-- Data extracts follows --

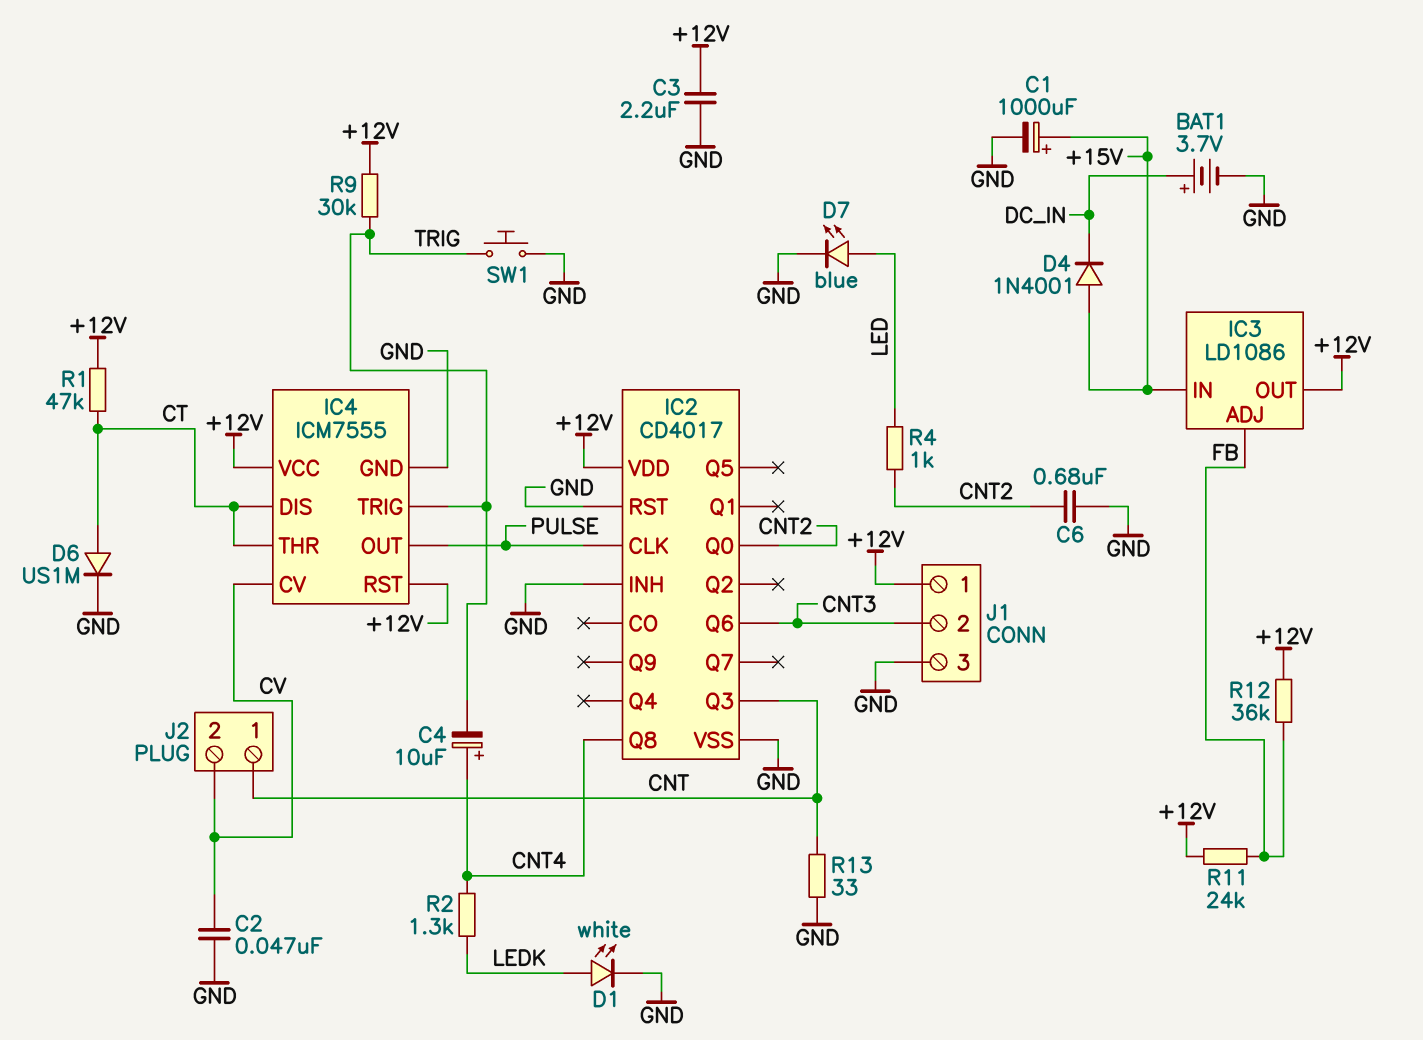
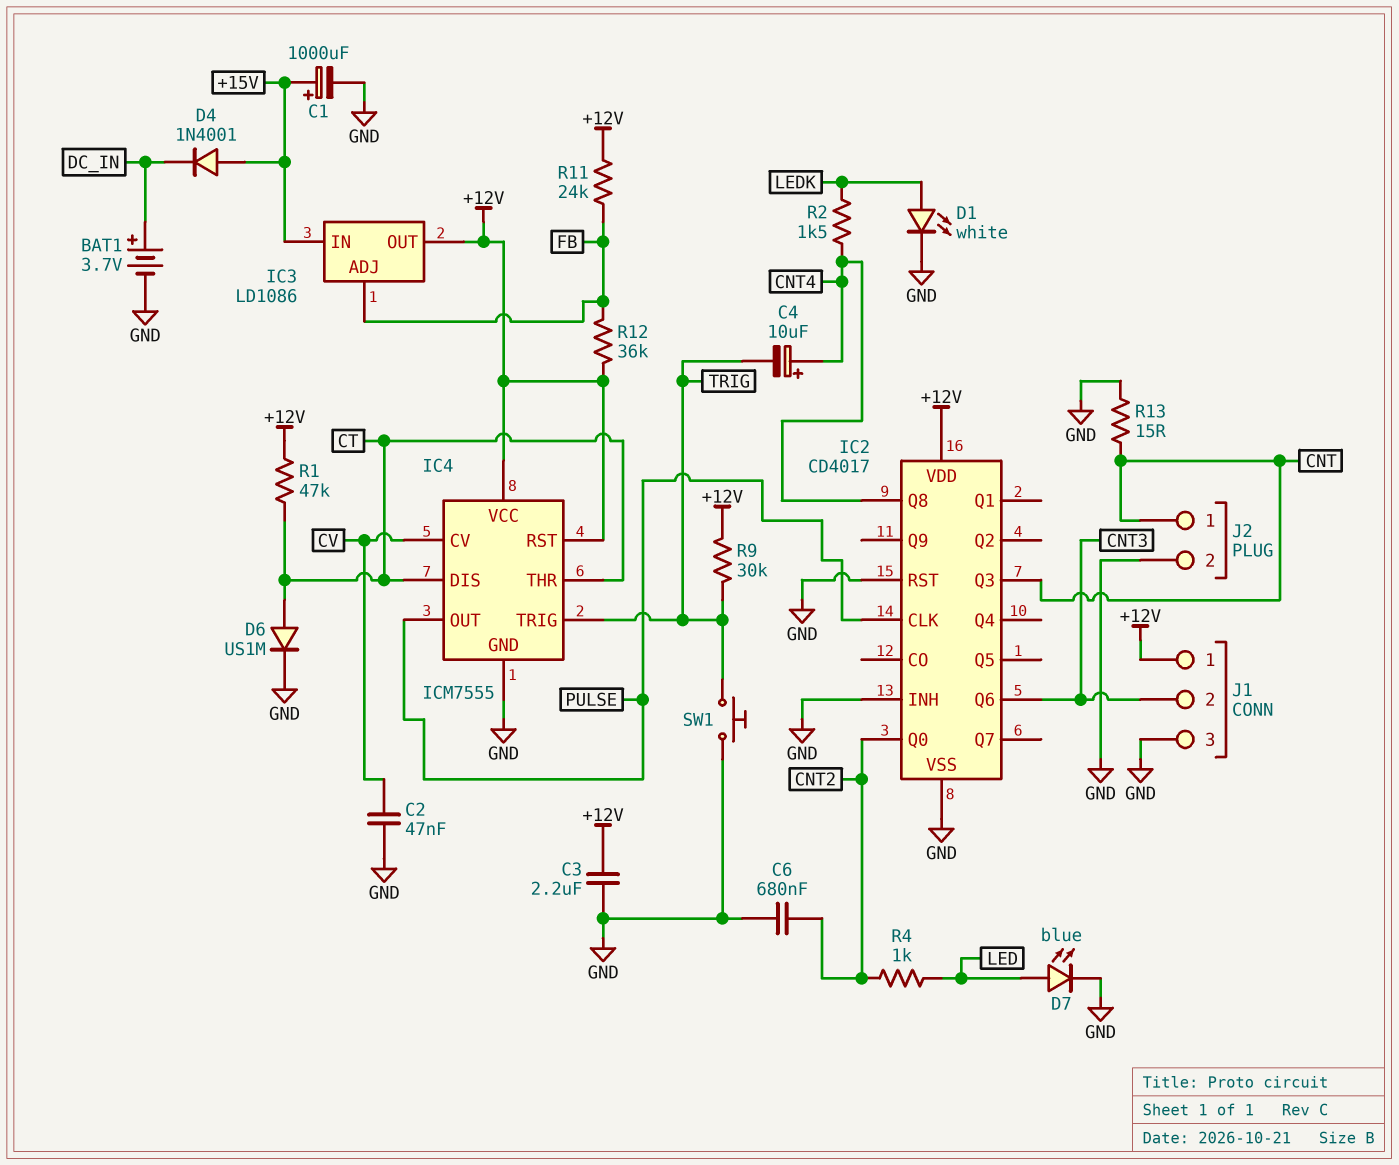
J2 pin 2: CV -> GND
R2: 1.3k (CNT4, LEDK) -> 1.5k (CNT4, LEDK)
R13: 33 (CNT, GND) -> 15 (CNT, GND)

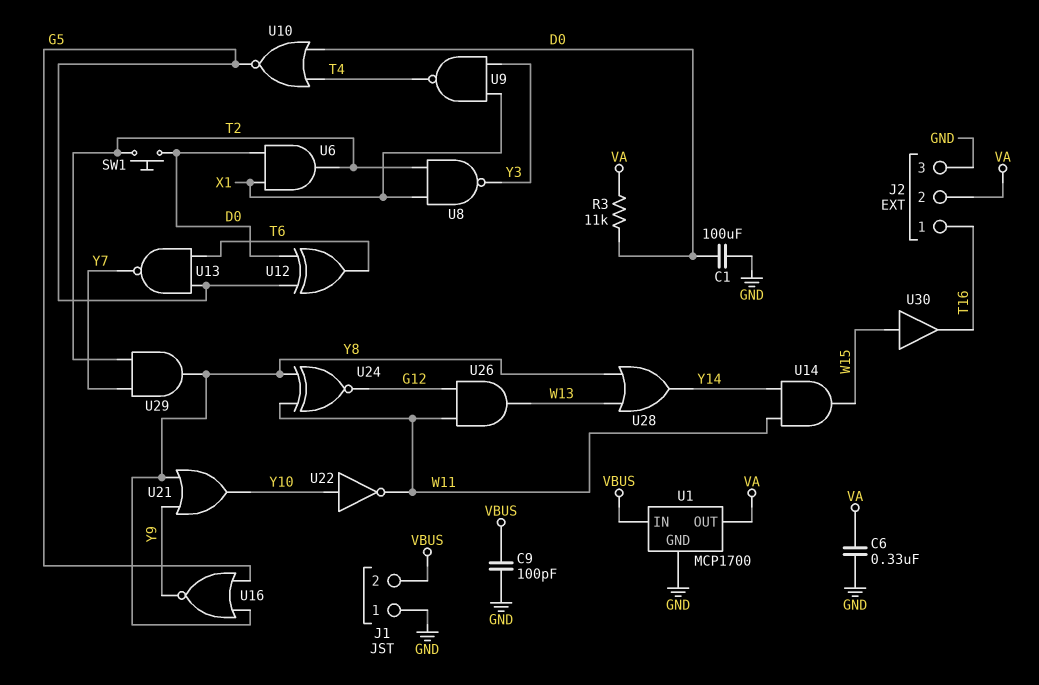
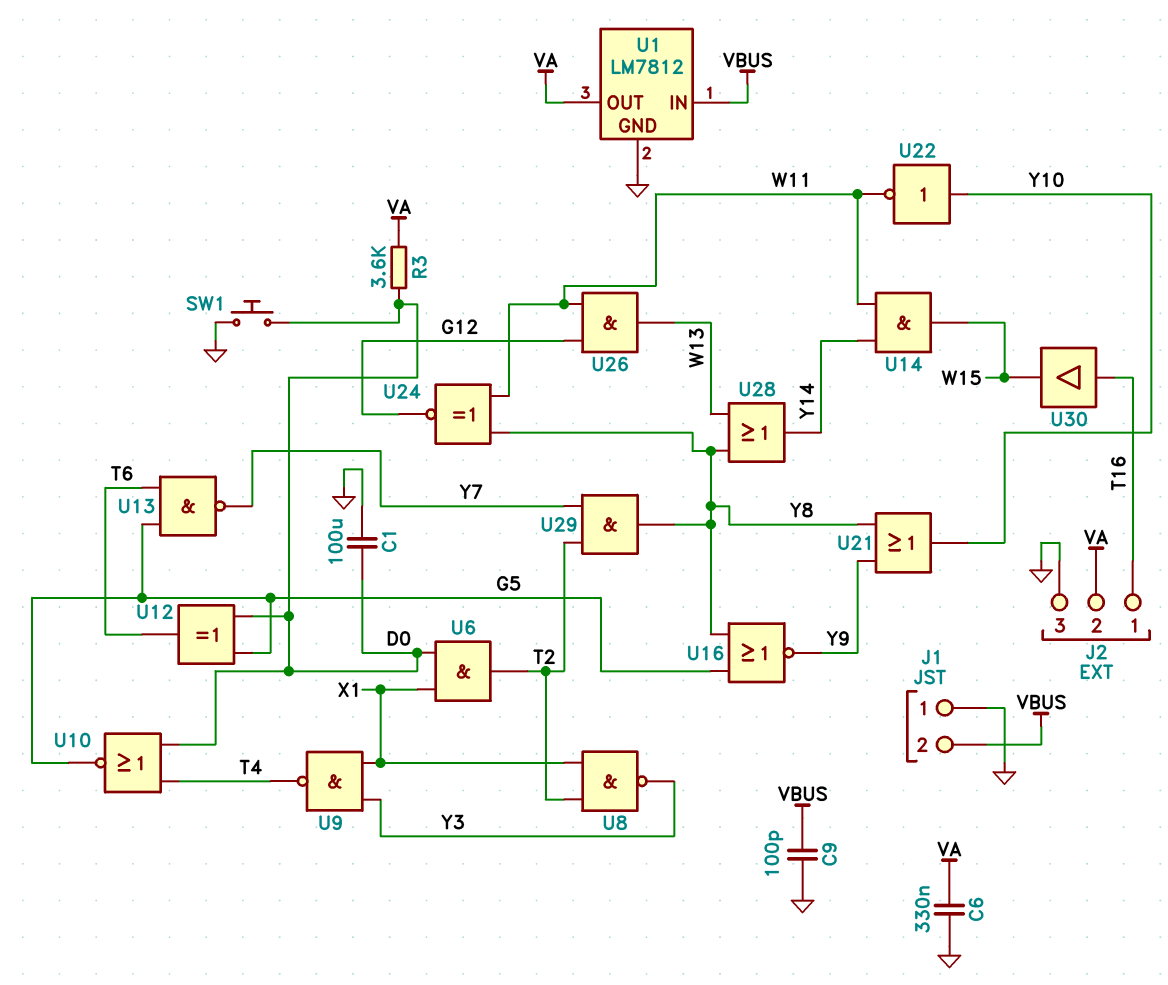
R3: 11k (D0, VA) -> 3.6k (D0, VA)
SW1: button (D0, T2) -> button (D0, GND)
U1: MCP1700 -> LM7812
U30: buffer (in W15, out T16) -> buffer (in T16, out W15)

-- Data extracts concluded --

What is being asked:
Copy, without any change, the lines from the one that contains "R3: 11k (D0, VA) -> 3.6k (D0, VA)" to the final line of the entries above.

Result:
R3: 11k (D0, VA) -> 3.6k (D0, VA)
SW1: button (D0, T2) -> button (D0, GND)
U1: MCP1700 -> LM7812
U30: buffer (in W15, out T16) -> buffer (in T16, out W15)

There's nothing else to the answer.